▸ **What you need to do**: Locate the string "heart" in the records below. Copy every line where it occurs.

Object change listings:
********

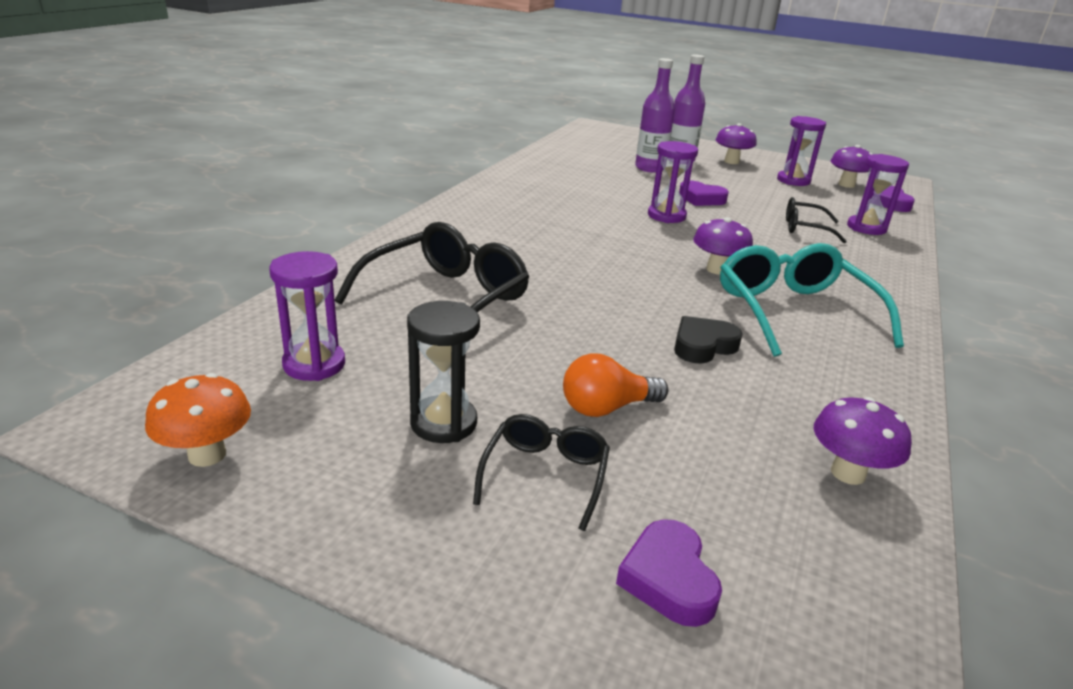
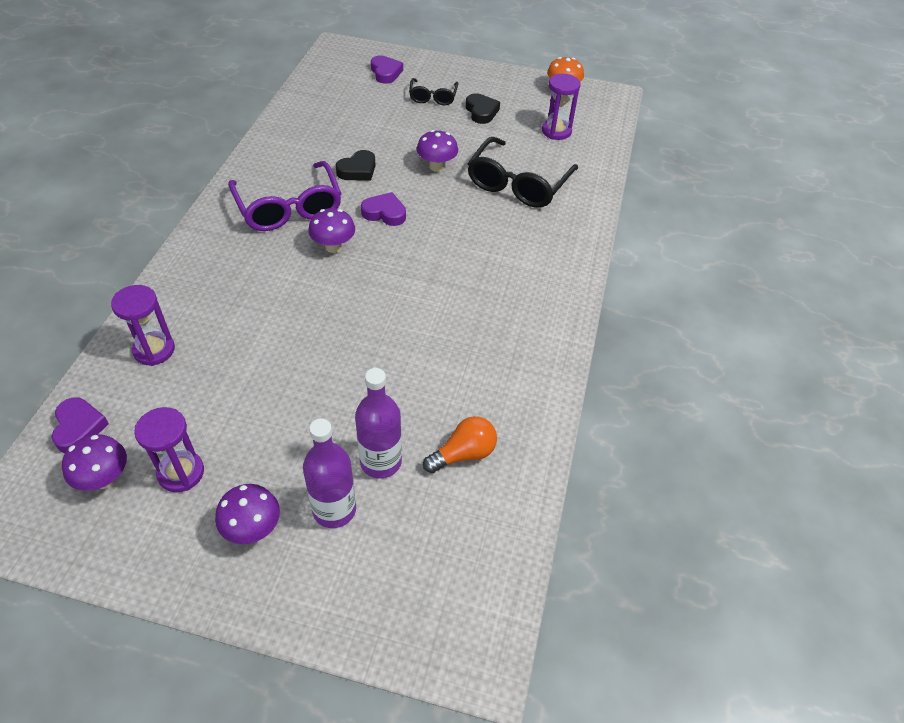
camera: 170 degrees right, 20 degrees up
(443, 423) = (481, 112): black hourglass -> black heart
(607, 408) = (411, 127): orange light bulb -> orange light bulb (463, 454)
(666, 216) = (367, 328): purple hourglass -> none
(701, 199) = (324, 379): purple heart -> purple heart (384, 213)
(794, 312) = (289, 208): turquoise glasses -> purple glasses
(805, 228) = (226, 334): black glasses -> none
(848, 473) = (305, 111): purple mushroom -> purple mushroom (436, 166)

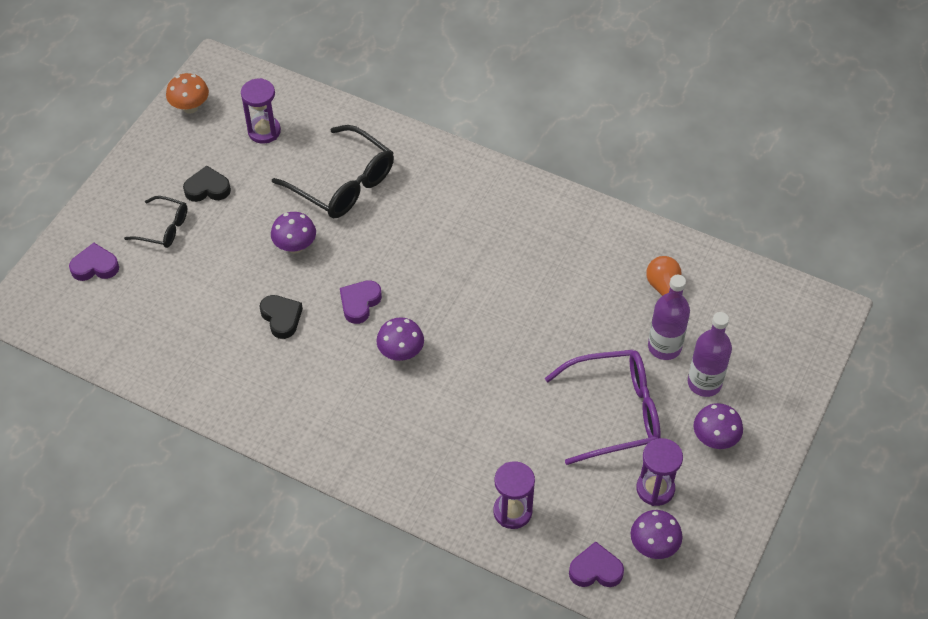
camera: 75 degrees left, 5 degrees up
(289, 208) = (329, 387): purple glasses -> purple glasses (615, 412)

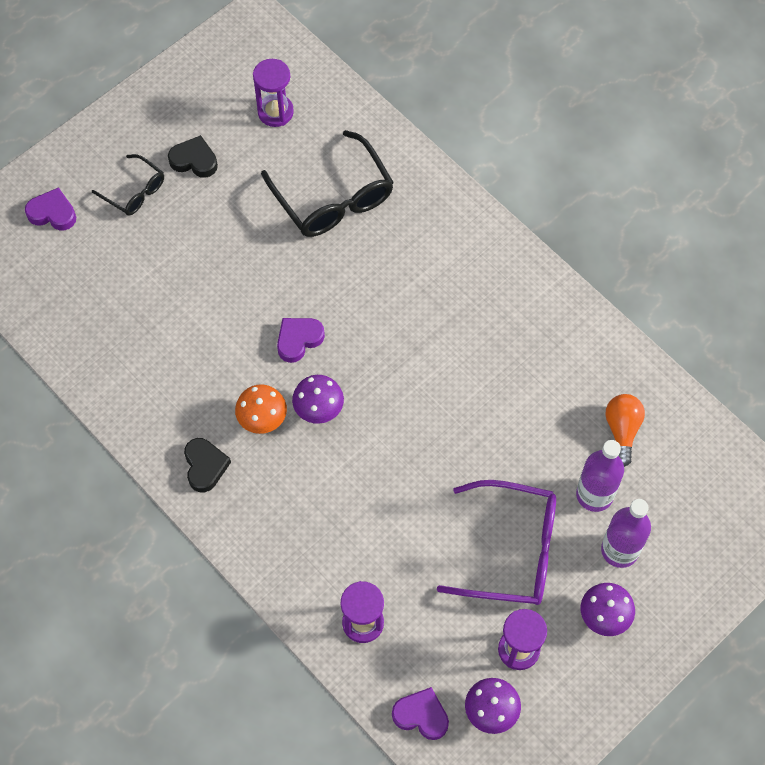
camera: 20 degrees right, 10 degrees up
(190, 107) = (211, 61): orange mushroom -> orange mushroom (262, 419)
(281, 318) = (214, 330): black heart -> black heart (205, 466)
(295, 246) = (258, 254): purple mushroom -> none

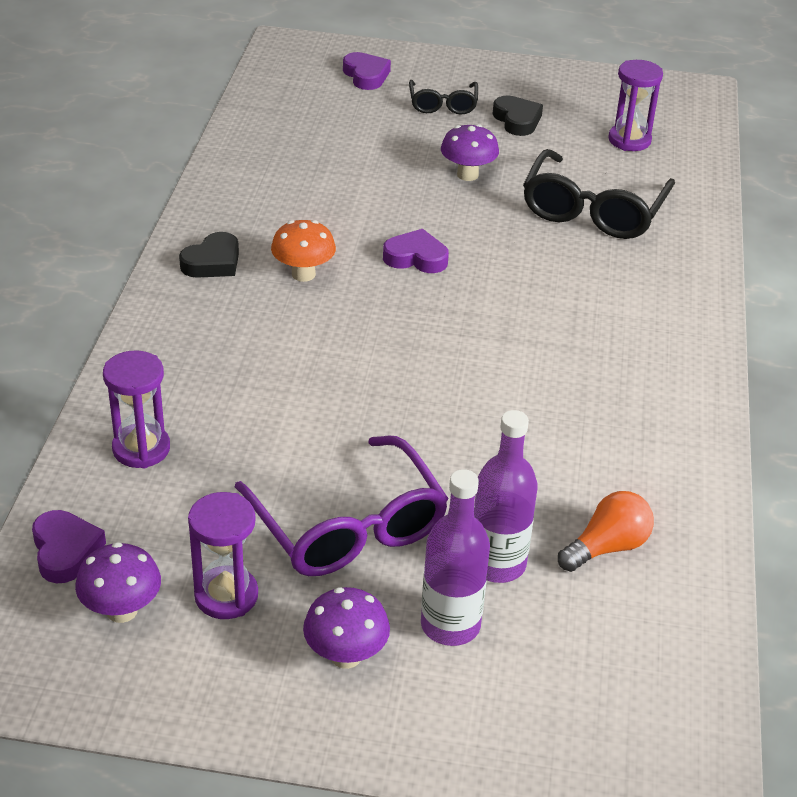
camera: 50 degrees right, 25 degrees down
(319, 409) = (356, 304): purple mushroom -> purple mushroom (467, 175)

********

▸ **Solution for this task**:
(443, 423) = (481, 112): black hourglass -> black heart
(701, 199) = (324, 379): purple heart -> purple heart (384, 213)
(281, 318) = (214, 330): black heart -> black heart (205, 466)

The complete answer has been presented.